▸ **What you will do**: Please transcribe the data below in full. Omit any picture you find in it.

Object correspondence data
- - -

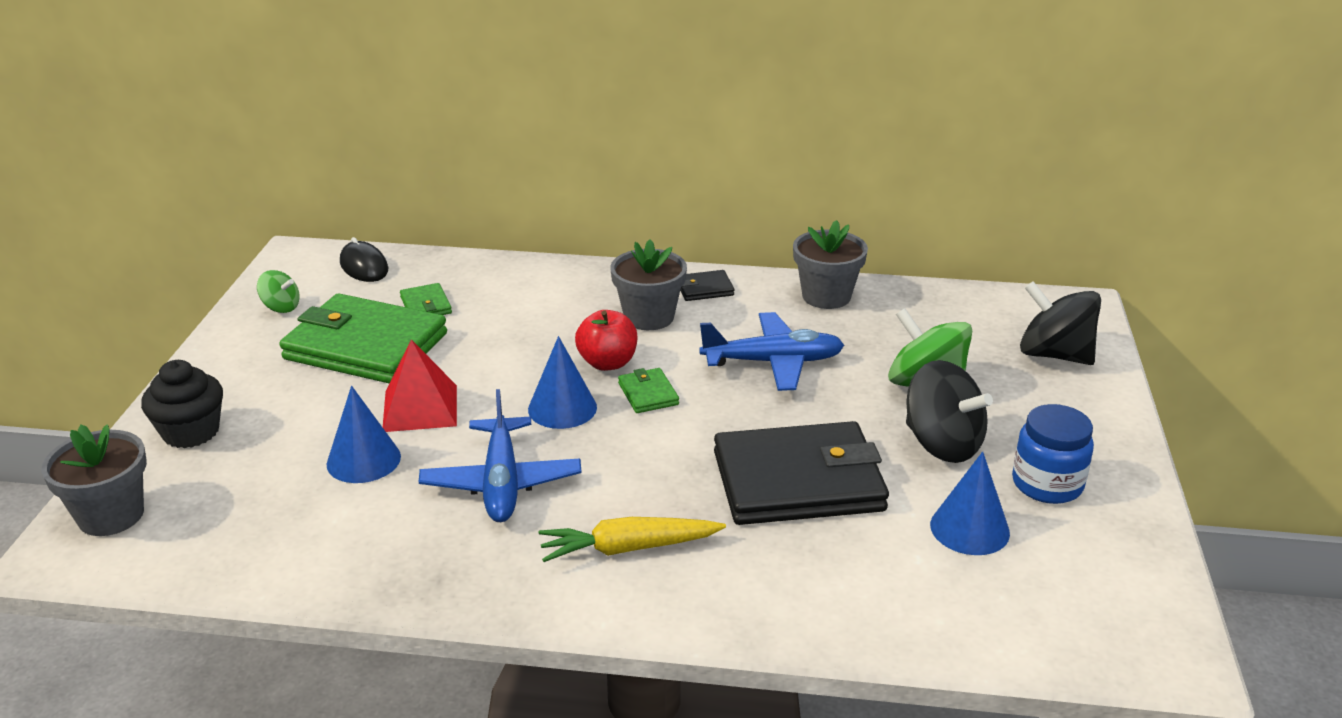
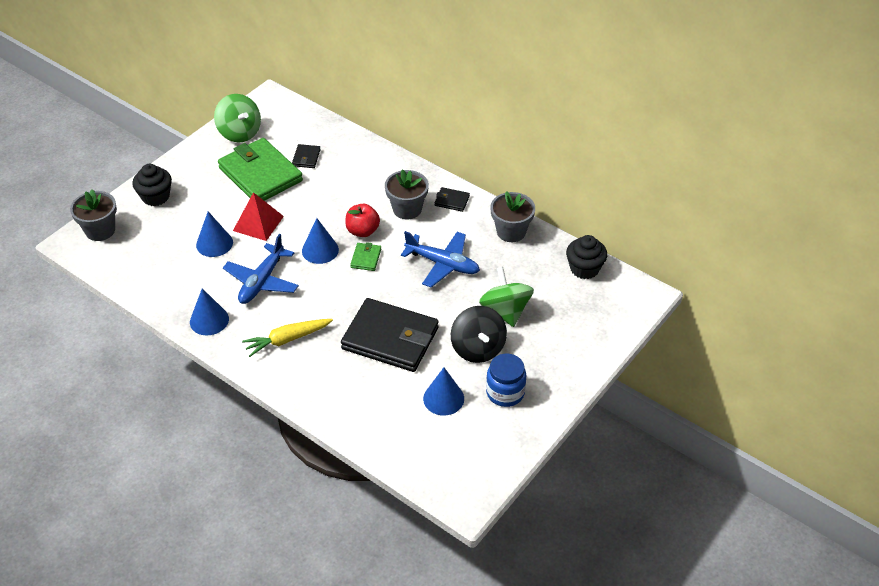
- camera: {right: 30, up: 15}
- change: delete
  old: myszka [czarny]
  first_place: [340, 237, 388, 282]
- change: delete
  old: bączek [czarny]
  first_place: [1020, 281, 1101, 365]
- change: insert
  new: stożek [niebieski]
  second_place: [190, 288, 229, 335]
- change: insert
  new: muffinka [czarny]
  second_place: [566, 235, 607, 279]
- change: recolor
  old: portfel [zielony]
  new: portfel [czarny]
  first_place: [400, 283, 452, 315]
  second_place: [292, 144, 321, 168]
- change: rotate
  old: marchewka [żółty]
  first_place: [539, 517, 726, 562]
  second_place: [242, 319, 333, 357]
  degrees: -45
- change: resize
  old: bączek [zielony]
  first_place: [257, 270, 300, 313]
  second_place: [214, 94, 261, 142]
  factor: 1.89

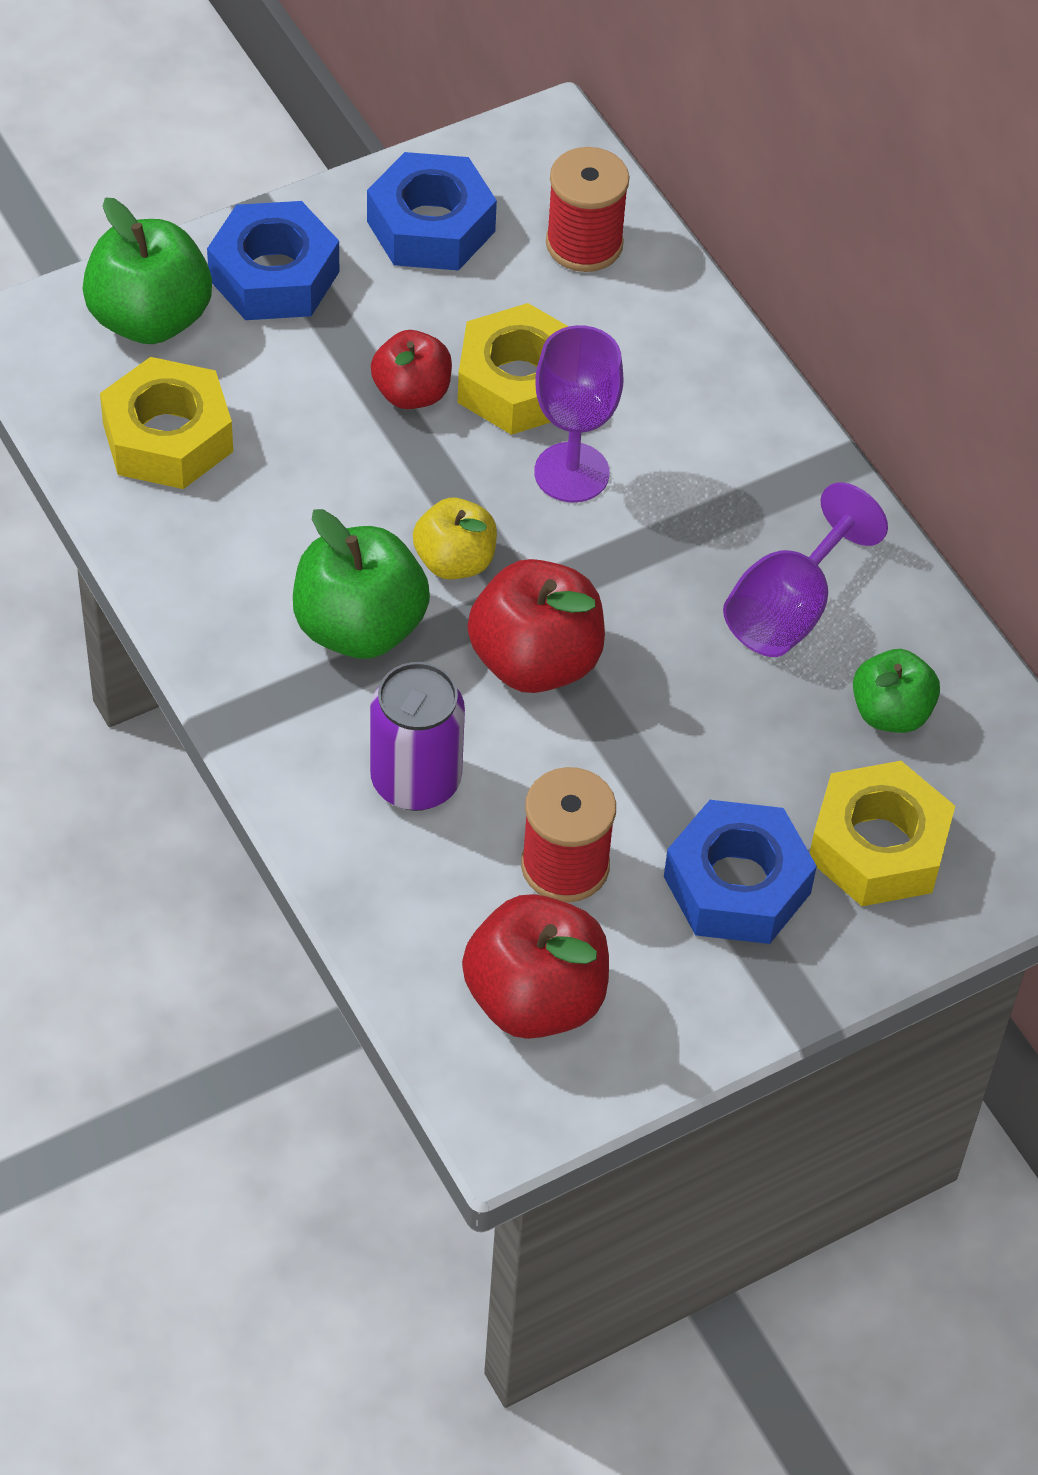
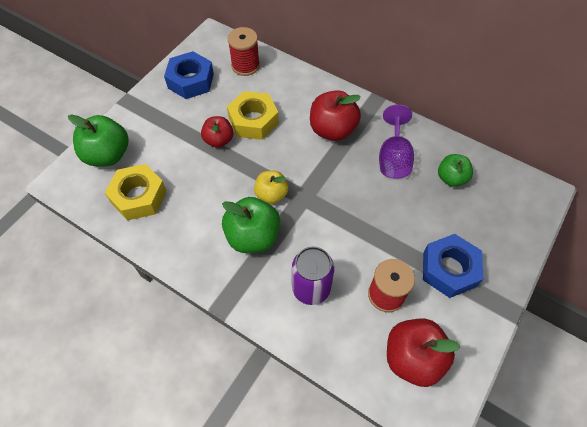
- camera: {right: -25, up: 5}
- change: delete
  old: nakrętka [niebieski]
  first_place: [207, 201, 339, 320]
- change: delete
  old: kielich [fioletowy]
  first_place: [534, 325, 623, 502]
- change: delete
  old: nakrętka [żółty]
  first_place: [810, 761, 955, 906]
- change: move
  old: jabłko [czerwony]
  first_place: [468, 559, 605, 693]
  second_place: [310, 90, 361, 141]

- - -

▸ **Answer for the task**:
- camera: {right: 30, up: 15}
- change: delete
  old: myszka [czarny]
  first_place: [340, 237, 388, 282]
- change: delete
  old: bączek [czarny]
  first_place: [1020, 281, 1101, 365]
- change: insert
  new: stożek [niebieski]
  second_place: [190, 288, 229, 335]
- change: insert
  new: muffinka [czarny]
  second_place: [566, 235, 607, 279]
- change: recolor
  old: portfel [zielony]
  new: portfel [czarny]
  first_place: [400, 283, 452, 315]
  second_place: [292, 144, 321, 168]
- change: rotate
  old: marchewka [żółty]
  first_place: [539, 517, 726, 562]
  second_place: [242, 319, 333, 357]
  degrees: -45
- change: resize
  old: bączek [zielony]
  first_place: [257, 270, 300, 313]
  second_place: [214, 94, 261, 142]
  factor: 1.89

- camera: {right: -25, up: 5}
- change: delete
  old: nakrętka [niebieski]
  first_place: [207, 201, 339, 320]
- change: delete
  old: kielich [fioletowy]
  first_place: [534, 325, 623, 502]
- change: delete
  old: nakrętka [żółty]
  first_place: [810, 761, 955, 906]
- change: move
  old: jabłko [czerwony]
  first_place: [468, 559, 605, 693]
  second_place: [310, 90, 361, 141]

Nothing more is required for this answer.